**Aim of the task:** In full and word for word, print the data below.

**Task data:**
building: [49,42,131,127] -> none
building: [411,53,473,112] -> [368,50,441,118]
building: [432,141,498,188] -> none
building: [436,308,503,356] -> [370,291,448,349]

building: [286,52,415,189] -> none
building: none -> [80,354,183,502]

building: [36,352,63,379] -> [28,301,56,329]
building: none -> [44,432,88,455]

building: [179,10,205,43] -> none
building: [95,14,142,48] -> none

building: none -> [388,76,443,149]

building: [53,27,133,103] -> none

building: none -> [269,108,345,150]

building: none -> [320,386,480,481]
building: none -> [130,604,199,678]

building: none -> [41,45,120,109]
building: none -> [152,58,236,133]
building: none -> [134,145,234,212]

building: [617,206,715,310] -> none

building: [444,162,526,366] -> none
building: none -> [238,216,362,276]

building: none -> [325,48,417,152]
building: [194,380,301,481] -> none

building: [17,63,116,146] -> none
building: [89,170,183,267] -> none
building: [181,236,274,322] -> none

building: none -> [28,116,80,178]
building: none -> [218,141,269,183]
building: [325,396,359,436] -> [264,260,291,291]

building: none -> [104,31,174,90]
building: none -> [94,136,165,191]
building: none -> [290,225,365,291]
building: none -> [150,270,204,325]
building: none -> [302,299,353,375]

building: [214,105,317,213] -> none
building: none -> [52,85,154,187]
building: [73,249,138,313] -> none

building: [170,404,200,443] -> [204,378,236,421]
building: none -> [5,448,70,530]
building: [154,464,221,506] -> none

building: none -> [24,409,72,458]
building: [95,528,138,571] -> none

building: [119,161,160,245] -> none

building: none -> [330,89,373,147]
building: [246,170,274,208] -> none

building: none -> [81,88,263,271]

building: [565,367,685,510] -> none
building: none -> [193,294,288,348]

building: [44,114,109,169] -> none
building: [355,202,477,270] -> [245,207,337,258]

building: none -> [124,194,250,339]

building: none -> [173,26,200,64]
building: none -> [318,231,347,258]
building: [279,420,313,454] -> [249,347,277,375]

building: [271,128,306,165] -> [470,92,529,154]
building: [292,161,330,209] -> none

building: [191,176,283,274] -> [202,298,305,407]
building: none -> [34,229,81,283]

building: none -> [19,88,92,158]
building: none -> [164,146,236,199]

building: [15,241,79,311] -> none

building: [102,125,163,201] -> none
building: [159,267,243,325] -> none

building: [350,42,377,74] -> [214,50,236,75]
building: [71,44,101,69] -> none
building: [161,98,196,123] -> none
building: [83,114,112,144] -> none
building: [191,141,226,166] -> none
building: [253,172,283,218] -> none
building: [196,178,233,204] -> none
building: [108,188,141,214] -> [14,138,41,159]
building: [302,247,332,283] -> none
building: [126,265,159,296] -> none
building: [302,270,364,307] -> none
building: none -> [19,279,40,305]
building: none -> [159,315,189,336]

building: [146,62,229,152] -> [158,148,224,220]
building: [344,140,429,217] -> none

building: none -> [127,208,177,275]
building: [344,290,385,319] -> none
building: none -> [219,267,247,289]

**Output of the exercise:**
building: [49,42,131,127] -> none
building: [411,53,473,112] -> [368,50,441,118]
building: [432,141,498,188] -> none
building: [436,308,503,356] -> [370,291,448,349]

building: [286,52,415,189] -> none
building: none -> [80,354,183,502]

building: [36,352,63,379] -> [28,301,56,329]
building: none -> [44,432,88,455]

building: [179,10,205,43] -> none
building: [95,14,142,48] -> none

building: none -> [388,76,443,149]

building: [53,27,133,103] -> none

building: none -> [269,108,345,150]

building: none -> [320,386,480,481]
building: none -> [130,604,199,678]

building: none -> [41,45,120,109]
building: none -> [152,58,236,133]
building: none -> [134,145,234,212]

building: [617,206,715,310] -> none

building: [444,162,526,366] -> none
building: none -> [238,216,362,276]

building: none -> [325,48,417,152]
building: [194,380,301,481] -> none

building: [17,63,116,146] -> none
building: [89,170,183,267] -> none
building: [181,236,274,322] -> none

building: none -> [28,116,80,178]
building: none -> [218,141,269,183]
building: [325,396,359,436] -> [264,260,291,291]

building: none -> [104,31,174,90]
building: none -> [94,136,165,191]
building: none -> [290,225,365,291]
building: none -> [150,270,204,325]
building: none -> [302,299,353,375]

building: [214,105,317,213] -> none
building: none -> [52,85,154,187]
building: [73,249,138,313] -> none

building: [170,404,200,443] -> [204,378,236,421]
building: none -> [5,448,70,530]
building: [154,464,221,506] -> none

building: none -> [24,409,72,458]
building: [95,528,138,571] -> none

building: [119,161,160,245] -> none

building: none -> [330,89,373,147]
building: [246,170,274,208] -> none

building: none -> [81,88,263,271]

building: [565,367,685,510] -> none
building: none -> [193,294,288,348]

building: [44,114,109,169] -> none
building: [355,202,477,270] -> [245,207,337,258]

building: none -> [124,194,250,339]

building: none -> [173,26,200,64]
building: none -> [318,231,347,258]
building: [279,420,313,454] -> [249,347,277,375]

building: [271,128,306,165] -> [470,92,529,154]
building: [292,161,330,209] -> none

building: [191,176,283,274] -> [202,298,305,407]
building: none -> [34,229,81,283]

building: none -> [19,88,92,158]
building: none -> [164,146,236,199]

building: [15,241,79,311] -> none

building: [102,125,163,201] -> none
building: [159,267,243,325] -> none

building: [350,42,377,74] -> [214,50,236,75]
building: [71,44,101,69] -> none
building: [161,98,196,123] -> none
building: [83,114,112,144] -> none
building: [191,141,226,166] -> none
building: [253,172,283,218] -> none
building: [196,178,233,204] -> none
building: [108,188,141,214] -> [14,138,41,159]
building: [302,247,332,283] -> none
building: [126,265,159,296] -> none
building: [302,270,364,307] -> none
building: none -> [19,279,40,305]
building: none -> [159,315,189,336]

building: [146,62,229,152] -> [158,148,224,220]
building: [344,140,429,217] -> none

building: none -> [127,208,177,275]
building: [344,290,385,319] -> none
building: none -> [219,267,247,289]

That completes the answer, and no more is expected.